**Work request**
One range is to be output from the listing below, exactly as written: the line with "Central webinars: [626,396,1084,528]" to the line with "Central webinars: [549,299,949,440]", both kept.

**The records**
--- START ---
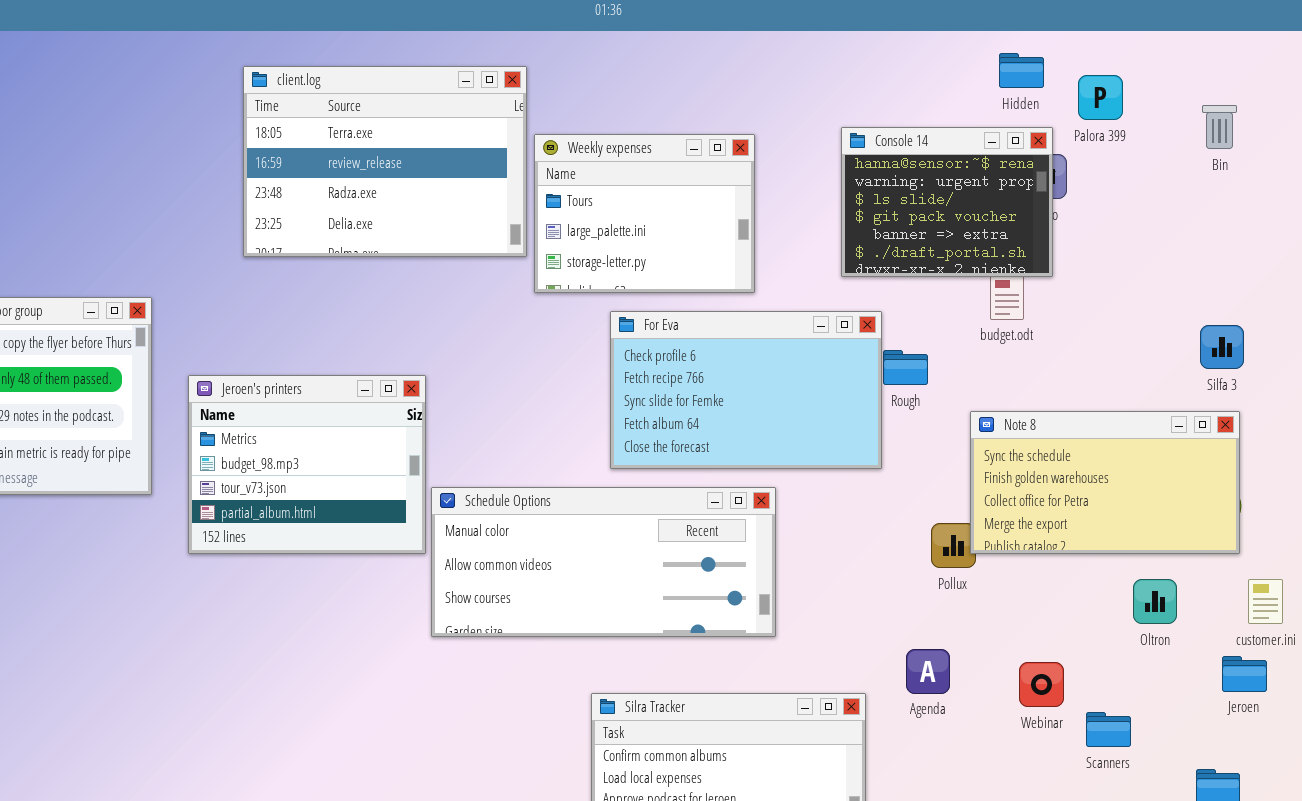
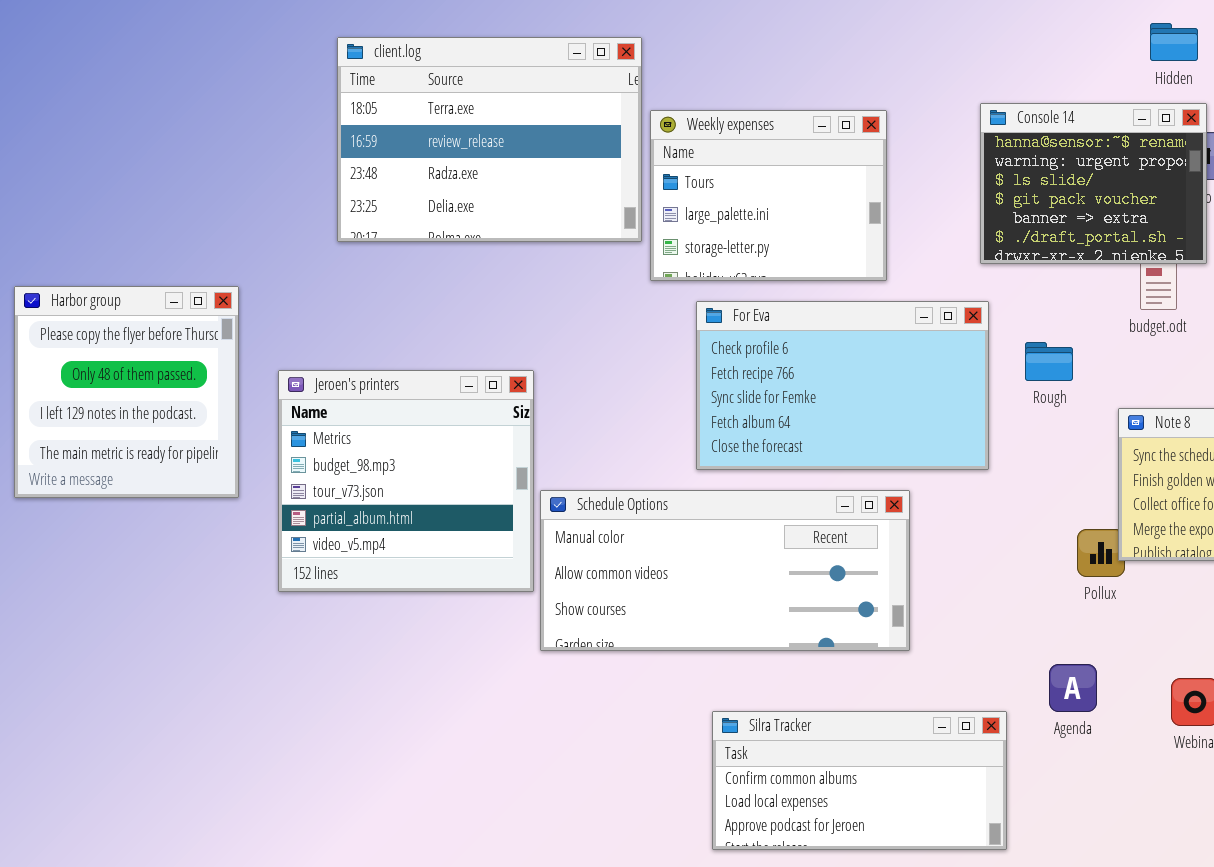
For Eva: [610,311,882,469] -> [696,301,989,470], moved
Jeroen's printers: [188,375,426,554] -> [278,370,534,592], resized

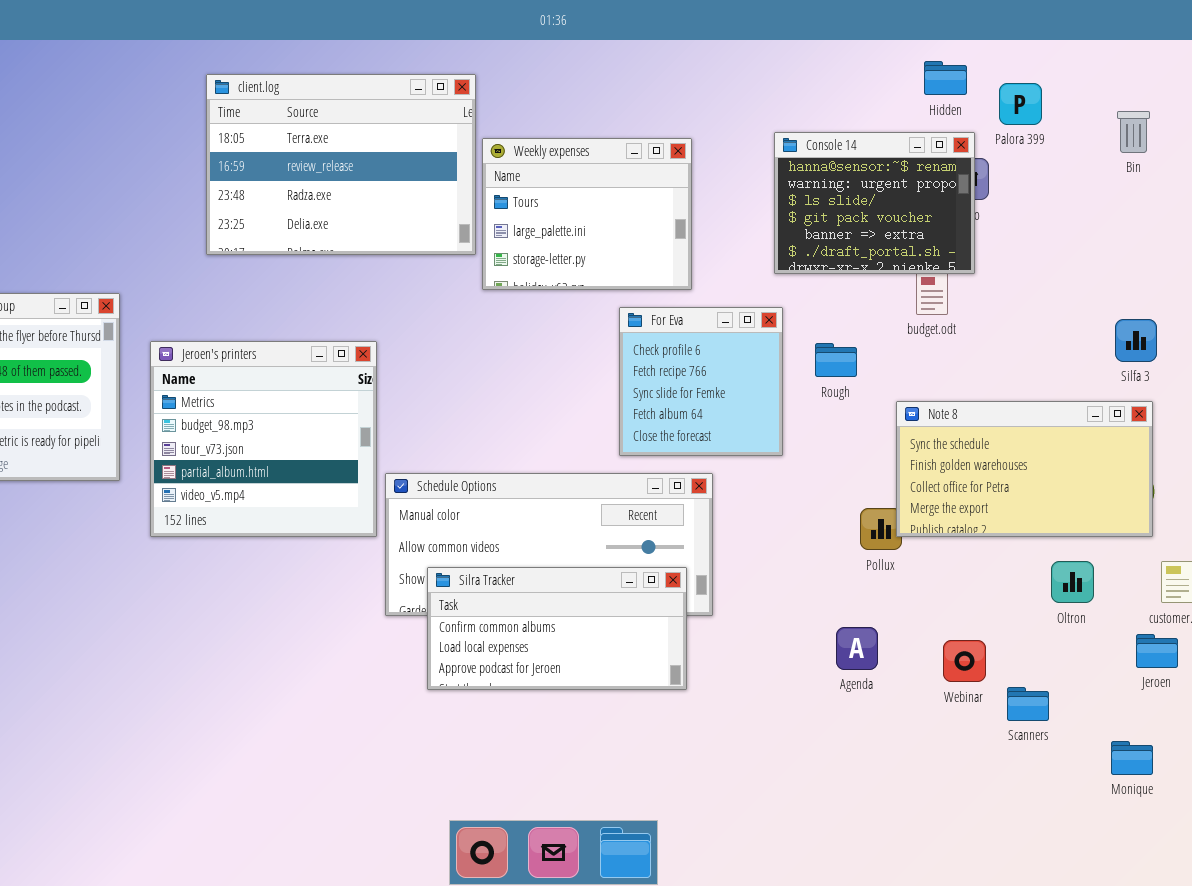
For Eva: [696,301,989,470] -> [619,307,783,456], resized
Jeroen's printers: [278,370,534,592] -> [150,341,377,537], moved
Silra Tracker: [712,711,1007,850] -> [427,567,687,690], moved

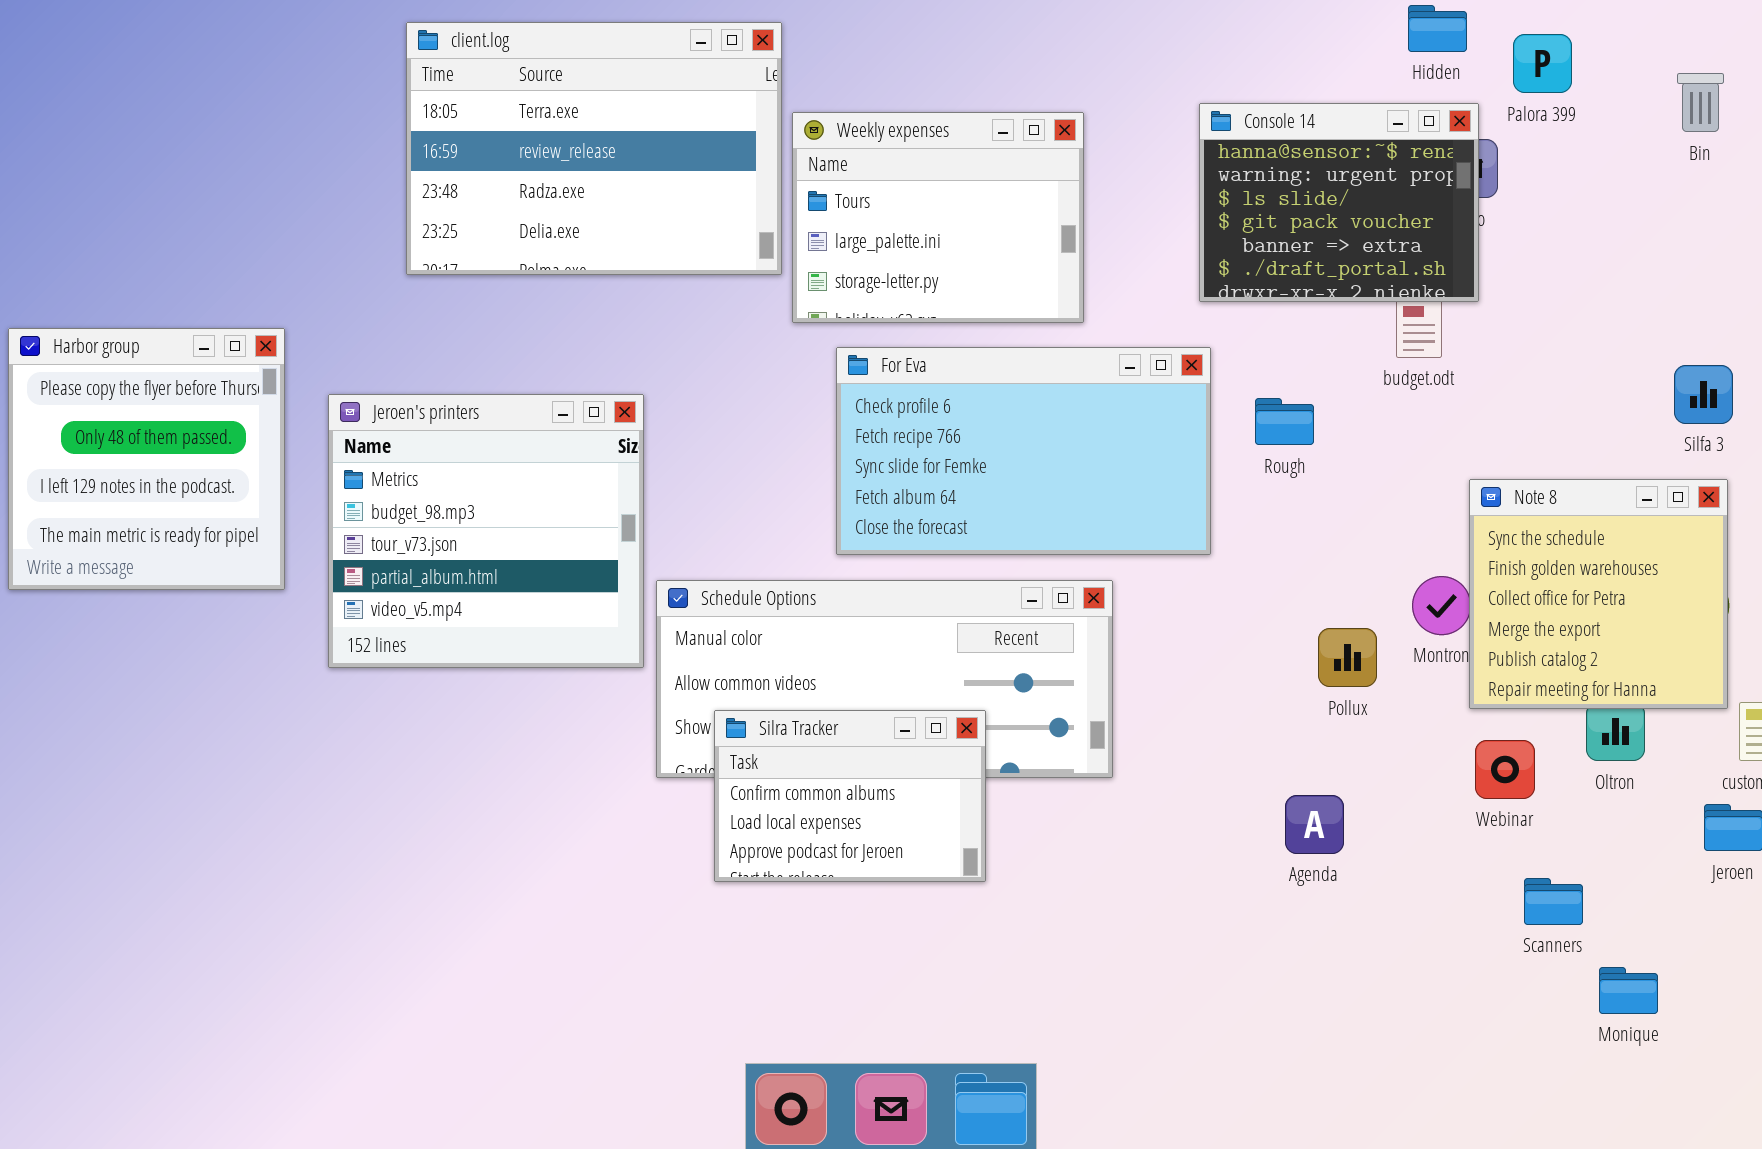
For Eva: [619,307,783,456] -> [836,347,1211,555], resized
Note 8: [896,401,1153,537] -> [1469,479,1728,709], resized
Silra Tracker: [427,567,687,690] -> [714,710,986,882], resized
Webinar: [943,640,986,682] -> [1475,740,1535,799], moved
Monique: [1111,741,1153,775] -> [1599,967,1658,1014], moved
--- END ---
--- START ---
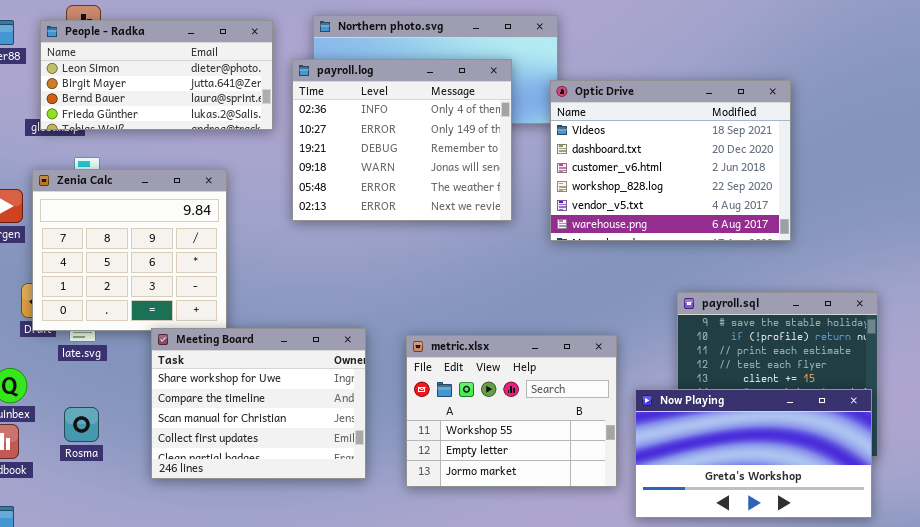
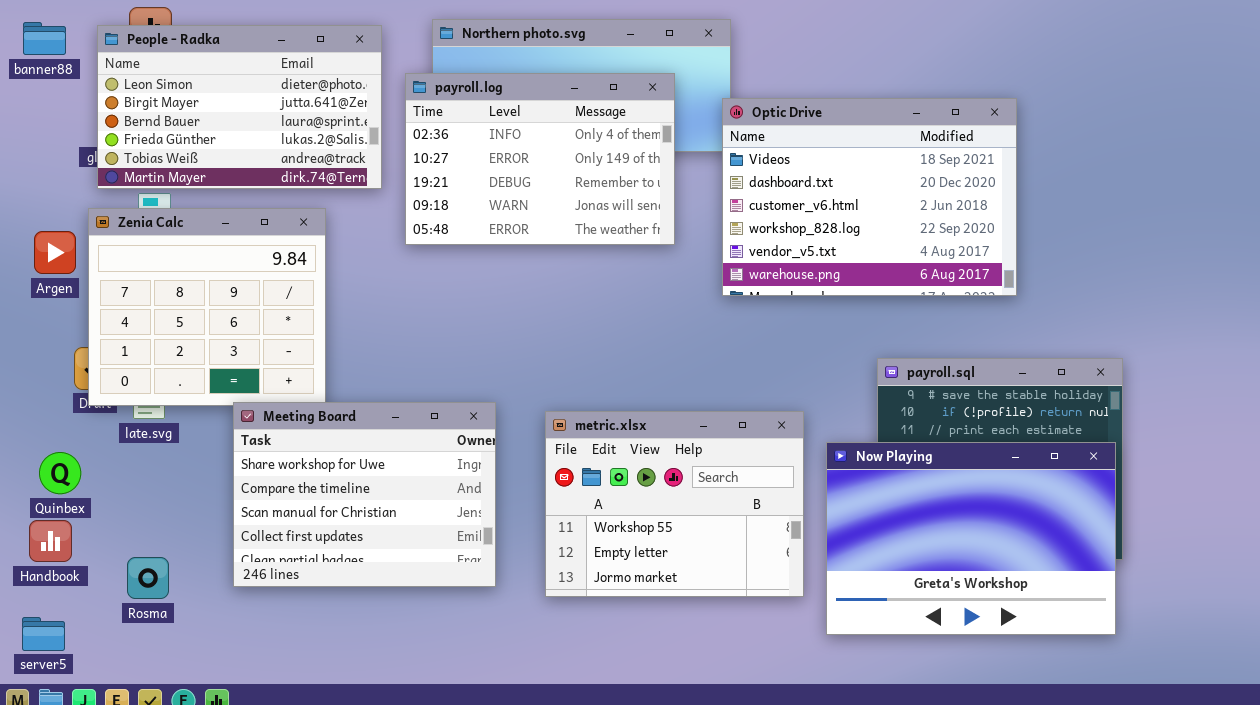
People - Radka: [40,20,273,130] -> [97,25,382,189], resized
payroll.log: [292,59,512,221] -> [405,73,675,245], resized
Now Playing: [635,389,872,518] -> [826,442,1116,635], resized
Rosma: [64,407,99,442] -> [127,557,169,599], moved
--- END ---
--- START ---
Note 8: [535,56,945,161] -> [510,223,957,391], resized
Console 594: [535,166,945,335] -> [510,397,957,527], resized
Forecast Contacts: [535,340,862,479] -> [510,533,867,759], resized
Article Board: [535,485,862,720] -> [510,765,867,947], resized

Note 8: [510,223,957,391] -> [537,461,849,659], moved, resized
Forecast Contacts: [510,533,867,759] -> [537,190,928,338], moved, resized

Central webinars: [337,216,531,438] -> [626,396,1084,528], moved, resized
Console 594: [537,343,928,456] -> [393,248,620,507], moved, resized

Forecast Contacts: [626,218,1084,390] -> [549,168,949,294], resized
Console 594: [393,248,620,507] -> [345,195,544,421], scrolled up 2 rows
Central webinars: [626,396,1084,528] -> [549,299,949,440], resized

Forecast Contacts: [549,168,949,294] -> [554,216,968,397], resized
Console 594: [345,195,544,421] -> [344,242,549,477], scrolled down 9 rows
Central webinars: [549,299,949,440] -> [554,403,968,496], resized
--- END ---
**Response area**
Central webinars: [626,396,1084,528] -> [549,299,949,440], resized

Forecast Contacts: [549,168,949,294] -> [554,216,968,397], resized
Console 594: [345,195,544,421] -> [344,242,549,477], scrolled down 9 rows
Central webinars: [549,299,949,440] -> [554,403,968,496], resized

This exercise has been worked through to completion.